_Task_
Please output the section of the listing below that opens with the line containing "STEPPER2 pin IN1: D5 -> D8" and closes with the line containing "JOY pin GND: 5V -> GND", exactly and with nothing else.

+---+

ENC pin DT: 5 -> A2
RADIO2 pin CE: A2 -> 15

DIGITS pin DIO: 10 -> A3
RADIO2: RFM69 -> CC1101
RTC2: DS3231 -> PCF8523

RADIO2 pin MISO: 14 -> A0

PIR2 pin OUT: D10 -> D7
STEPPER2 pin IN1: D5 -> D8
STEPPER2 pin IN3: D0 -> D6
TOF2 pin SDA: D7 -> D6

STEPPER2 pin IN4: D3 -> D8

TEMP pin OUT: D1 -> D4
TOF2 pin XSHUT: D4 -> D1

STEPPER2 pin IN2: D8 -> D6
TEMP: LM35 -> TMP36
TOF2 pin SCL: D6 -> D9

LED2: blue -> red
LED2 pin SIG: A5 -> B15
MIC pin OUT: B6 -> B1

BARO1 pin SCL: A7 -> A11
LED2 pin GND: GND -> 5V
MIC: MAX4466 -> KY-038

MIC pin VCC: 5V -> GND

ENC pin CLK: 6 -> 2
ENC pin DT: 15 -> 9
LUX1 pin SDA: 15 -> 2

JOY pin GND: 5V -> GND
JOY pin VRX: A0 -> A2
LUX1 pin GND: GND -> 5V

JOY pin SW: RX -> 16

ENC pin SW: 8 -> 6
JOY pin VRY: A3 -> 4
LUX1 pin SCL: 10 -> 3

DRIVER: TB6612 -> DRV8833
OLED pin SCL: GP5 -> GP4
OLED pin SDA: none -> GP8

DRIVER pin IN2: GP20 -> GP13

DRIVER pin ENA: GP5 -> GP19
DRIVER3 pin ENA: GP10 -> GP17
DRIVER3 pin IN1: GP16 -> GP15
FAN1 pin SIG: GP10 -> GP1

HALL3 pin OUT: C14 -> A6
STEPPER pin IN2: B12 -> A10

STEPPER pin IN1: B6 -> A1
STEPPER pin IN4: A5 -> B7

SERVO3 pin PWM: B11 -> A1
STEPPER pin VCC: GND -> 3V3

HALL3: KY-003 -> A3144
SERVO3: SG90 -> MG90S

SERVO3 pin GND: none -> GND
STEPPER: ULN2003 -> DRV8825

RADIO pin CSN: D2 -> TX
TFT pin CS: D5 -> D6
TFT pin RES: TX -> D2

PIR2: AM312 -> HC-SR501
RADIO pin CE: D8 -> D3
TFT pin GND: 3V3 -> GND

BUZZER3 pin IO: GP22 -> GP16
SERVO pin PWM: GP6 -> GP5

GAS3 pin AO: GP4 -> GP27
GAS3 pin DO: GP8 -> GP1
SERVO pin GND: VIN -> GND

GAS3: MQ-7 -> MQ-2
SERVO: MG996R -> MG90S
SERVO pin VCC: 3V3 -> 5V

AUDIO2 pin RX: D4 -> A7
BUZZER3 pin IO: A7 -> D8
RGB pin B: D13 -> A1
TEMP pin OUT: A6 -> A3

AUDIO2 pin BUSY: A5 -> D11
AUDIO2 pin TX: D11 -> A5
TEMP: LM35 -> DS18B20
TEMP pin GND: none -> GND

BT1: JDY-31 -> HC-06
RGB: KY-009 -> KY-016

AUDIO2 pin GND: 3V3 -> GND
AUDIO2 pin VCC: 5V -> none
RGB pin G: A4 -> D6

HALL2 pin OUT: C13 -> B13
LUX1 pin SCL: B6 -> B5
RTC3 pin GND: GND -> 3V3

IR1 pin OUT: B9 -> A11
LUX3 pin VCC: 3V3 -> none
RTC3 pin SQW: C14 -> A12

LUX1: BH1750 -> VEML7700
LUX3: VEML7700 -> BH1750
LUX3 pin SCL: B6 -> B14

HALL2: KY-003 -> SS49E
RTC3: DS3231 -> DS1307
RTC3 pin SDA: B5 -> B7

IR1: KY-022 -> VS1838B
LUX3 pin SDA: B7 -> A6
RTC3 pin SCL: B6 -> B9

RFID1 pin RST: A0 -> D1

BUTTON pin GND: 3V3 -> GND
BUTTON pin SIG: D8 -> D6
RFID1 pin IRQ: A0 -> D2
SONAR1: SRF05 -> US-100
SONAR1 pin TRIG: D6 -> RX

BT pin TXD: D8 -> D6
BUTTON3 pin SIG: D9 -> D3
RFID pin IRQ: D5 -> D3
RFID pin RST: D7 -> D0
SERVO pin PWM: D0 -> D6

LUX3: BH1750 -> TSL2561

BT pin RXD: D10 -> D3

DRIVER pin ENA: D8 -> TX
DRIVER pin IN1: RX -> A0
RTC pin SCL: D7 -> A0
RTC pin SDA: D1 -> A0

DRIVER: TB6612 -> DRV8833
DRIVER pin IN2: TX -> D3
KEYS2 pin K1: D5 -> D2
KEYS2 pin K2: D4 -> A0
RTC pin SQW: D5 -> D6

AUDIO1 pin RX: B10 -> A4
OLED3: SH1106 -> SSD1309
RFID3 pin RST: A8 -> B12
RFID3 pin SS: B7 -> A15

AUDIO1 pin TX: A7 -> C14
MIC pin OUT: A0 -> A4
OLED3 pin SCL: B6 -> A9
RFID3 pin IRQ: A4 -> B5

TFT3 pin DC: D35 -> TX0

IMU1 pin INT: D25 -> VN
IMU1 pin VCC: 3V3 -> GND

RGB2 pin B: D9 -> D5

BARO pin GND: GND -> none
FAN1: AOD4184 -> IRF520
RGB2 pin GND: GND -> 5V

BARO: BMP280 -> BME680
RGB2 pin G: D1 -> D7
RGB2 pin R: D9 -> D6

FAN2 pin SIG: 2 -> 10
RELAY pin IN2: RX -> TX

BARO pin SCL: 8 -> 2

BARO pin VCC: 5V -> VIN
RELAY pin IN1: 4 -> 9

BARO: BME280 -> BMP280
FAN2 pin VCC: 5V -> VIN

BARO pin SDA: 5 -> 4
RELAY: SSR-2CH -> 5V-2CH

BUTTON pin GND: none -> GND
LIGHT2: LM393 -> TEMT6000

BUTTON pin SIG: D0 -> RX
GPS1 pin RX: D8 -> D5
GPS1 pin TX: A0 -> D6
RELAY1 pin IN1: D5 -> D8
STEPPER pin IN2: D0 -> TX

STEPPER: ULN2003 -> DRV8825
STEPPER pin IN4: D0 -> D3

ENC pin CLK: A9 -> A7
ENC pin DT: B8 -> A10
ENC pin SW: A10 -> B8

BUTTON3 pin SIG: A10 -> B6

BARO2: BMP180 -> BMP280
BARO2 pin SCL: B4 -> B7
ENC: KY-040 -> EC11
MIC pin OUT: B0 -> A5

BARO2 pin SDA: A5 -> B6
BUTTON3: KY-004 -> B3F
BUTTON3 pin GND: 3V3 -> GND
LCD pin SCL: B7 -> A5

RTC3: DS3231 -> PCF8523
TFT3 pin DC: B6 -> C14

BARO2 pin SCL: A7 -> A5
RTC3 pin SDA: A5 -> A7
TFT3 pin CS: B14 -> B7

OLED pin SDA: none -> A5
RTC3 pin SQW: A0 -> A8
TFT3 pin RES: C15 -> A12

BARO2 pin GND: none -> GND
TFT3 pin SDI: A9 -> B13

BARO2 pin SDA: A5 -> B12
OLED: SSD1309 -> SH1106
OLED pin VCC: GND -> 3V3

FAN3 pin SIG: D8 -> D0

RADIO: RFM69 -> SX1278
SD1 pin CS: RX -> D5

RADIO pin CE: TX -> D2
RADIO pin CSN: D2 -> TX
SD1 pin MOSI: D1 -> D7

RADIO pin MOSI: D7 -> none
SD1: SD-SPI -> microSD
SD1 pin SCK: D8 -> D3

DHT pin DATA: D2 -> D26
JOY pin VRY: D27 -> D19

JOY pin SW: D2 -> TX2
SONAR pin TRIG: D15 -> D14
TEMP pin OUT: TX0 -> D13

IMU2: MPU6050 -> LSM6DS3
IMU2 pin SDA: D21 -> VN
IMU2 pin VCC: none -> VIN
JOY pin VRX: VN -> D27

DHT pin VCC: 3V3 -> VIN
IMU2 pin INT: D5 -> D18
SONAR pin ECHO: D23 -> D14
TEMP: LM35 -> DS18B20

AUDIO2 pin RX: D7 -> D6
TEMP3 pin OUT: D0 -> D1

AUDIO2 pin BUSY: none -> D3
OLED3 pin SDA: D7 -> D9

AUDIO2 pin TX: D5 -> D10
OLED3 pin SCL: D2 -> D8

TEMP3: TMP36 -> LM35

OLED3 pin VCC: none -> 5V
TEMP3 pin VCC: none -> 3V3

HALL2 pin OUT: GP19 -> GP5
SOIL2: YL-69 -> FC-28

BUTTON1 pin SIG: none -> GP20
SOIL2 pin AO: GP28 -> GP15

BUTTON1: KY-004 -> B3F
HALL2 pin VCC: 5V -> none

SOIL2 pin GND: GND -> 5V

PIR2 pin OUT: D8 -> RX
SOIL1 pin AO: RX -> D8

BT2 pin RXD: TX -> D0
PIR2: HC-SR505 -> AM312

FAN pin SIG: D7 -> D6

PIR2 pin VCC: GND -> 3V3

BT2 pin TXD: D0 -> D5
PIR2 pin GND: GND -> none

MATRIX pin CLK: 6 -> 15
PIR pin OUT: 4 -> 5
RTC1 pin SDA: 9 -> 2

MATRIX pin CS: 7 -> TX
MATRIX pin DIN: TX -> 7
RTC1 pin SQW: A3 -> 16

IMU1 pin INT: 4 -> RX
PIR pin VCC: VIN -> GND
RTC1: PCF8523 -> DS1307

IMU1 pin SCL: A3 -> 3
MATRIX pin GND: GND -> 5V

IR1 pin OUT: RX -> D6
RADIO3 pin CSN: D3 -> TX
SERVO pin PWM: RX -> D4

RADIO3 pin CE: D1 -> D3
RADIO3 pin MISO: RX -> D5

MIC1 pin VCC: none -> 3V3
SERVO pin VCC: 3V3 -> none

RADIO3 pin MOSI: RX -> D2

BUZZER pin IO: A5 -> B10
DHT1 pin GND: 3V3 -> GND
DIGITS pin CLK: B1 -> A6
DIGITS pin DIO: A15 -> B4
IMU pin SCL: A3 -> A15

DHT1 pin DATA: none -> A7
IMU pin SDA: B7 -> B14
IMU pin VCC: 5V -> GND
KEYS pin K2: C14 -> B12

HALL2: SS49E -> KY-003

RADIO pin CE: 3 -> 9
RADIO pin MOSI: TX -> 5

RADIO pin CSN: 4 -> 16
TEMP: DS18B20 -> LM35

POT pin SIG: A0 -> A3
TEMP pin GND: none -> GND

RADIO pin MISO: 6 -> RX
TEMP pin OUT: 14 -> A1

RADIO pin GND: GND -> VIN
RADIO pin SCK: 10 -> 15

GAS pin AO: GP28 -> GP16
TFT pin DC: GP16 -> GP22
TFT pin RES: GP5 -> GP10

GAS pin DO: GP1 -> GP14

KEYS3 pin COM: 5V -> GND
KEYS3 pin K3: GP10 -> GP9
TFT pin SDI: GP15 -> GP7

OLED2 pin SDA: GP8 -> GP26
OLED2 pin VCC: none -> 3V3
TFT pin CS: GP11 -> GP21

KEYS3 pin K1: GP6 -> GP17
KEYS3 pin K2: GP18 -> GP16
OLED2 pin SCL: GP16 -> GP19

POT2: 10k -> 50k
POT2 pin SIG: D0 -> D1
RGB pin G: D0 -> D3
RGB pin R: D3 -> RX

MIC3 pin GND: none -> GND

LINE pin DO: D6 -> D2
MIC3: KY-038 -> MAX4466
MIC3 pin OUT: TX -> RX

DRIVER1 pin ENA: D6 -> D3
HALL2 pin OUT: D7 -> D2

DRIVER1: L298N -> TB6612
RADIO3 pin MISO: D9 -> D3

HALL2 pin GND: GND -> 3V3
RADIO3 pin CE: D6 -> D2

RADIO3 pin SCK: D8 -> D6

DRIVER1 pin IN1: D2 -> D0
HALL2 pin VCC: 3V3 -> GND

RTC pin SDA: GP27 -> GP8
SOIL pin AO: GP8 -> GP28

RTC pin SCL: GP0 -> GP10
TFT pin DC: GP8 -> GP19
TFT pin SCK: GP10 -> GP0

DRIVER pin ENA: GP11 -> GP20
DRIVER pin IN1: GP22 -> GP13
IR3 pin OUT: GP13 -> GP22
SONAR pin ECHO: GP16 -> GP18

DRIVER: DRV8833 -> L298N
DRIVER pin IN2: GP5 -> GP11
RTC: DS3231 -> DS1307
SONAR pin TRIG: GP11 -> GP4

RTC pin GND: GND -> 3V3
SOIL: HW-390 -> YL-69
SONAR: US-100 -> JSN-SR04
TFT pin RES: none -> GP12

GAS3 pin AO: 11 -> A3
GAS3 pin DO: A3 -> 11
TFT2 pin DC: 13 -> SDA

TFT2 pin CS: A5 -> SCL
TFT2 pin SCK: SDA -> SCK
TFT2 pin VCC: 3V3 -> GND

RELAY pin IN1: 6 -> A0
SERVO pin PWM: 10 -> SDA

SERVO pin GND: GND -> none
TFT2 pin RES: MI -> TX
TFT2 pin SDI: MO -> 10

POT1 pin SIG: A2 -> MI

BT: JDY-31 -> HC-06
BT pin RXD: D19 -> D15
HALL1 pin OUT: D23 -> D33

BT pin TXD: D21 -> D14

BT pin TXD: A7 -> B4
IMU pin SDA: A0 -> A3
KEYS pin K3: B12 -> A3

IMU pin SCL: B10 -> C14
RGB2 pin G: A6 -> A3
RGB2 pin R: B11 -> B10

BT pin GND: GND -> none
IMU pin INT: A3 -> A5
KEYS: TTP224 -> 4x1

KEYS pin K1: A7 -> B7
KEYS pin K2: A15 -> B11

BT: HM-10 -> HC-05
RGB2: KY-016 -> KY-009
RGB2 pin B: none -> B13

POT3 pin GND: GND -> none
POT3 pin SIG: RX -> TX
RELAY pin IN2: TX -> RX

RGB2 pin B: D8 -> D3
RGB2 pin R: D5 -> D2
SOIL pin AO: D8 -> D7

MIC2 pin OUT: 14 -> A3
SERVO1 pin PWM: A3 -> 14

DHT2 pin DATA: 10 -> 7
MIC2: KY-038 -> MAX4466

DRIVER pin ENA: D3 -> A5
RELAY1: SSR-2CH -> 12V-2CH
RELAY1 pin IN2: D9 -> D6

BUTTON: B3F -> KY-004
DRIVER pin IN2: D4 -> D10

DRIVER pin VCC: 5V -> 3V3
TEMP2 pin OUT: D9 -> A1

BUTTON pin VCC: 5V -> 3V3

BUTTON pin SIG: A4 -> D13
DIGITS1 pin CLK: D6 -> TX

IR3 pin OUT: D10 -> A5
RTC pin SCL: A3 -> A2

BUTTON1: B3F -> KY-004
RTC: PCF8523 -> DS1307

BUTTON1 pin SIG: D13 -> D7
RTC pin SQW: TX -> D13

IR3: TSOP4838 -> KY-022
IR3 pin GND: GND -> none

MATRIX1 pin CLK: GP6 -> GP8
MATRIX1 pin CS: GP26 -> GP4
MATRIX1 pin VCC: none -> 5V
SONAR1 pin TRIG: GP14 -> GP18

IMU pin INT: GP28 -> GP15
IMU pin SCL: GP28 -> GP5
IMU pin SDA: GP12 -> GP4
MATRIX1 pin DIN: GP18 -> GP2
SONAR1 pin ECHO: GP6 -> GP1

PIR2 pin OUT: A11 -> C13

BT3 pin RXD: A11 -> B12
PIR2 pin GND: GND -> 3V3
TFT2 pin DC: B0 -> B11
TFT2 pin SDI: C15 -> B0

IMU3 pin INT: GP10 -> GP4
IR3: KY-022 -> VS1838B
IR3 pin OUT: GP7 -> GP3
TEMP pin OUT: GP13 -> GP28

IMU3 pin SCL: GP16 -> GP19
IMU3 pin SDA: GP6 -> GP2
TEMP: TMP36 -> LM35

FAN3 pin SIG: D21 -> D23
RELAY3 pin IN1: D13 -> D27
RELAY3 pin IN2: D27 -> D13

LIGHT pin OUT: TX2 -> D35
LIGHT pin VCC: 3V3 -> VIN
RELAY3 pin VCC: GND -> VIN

+---+

_Answer to this exercise_
STEPPER2 pin IN1: D5 -> D8
STEPPER2 pin IN3: D0 -> D6
TOF2 pin SDA: D7 -> D6

STEPPER2 pin IN4: D3 -> D8

TEMP pin OUT: D1 -> D4
TOF2 pin XSHUT: D4 -> D1

STEPPER2 pin IN2: D8 -> D6
TEMP: LM35 -> TMP36
TOF2 pin SCL: D6 -> D9

LED2: blue -> red
LED2 pin SIG: A5 -> B15
MIC pin OUT: B6 -> B1

BARO1 pin SCL: A7 -> A11
LED2 pin GND: GND -> 5V
MIC: MAX4466 -> KY-038

MIC pin VCC: 5V -> GND

ENC pin CLK: 6 -> 2
ENC pin DT: 15 -> 9
LUX1 pin SDA: 15 -> 2

JOY pin GND: 5V -> GND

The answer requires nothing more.